Prompt
Find the line with "purple line: (212, 62) -> (342, 104), moved" in the records below. Copy it and every line after it, up to and including the line with "brown ellipse: (597, 411)".

[Colored shape movement records]
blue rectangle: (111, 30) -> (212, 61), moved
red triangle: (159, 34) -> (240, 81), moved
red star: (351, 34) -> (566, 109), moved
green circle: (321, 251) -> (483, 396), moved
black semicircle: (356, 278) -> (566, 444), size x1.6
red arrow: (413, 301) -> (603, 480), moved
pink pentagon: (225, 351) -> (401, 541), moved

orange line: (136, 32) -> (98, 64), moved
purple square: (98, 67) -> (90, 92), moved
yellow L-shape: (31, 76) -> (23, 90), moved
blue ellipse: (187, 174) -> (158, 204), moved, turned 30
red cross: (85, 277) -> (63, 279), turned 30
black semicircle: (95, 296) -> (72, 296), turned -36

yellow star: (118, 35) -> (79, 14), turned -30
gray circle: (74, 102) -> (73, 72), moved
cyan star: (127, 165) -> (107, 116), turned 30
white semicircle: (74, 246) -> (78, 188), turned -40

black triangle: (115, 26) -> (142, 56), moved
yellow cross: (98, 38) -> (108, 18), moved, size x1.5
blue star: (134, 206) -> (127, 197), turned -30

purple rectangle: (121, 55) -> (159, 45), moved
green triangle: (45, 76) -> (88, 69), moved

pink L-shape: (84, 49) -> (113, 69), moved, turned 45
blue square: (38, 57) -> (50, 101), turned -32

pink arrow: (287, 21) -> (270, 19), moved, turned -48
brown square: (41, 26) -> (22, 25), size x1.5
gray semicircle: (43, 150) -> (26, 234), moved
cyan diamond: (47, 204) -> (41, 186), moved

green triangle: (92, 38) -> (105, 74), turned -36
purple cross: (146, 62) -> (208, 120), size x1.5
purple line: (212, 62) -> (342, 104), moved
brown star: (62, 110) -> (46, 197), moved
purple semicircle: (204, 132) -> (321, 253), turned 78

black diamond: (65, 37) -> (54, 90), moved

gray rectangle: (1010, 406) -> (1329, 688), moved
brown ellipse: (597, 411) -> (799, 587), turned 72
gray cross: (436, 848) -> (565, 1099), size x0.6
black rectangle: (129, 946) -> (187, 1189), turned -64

Solution to this problem
purple line: (212, 62) -> (342, 104), moved
brown star: (62, 110) -> (46, 197), moved
purple semicircle: (204, 132) -> (321, 253), turned 78

black diamond: (65, 37) -> (54, 90), moved

gray rectangle: (1010, 406) -> (1329, 688), moved
brown ellipse: (597, 411) -> (799, 587), turned 72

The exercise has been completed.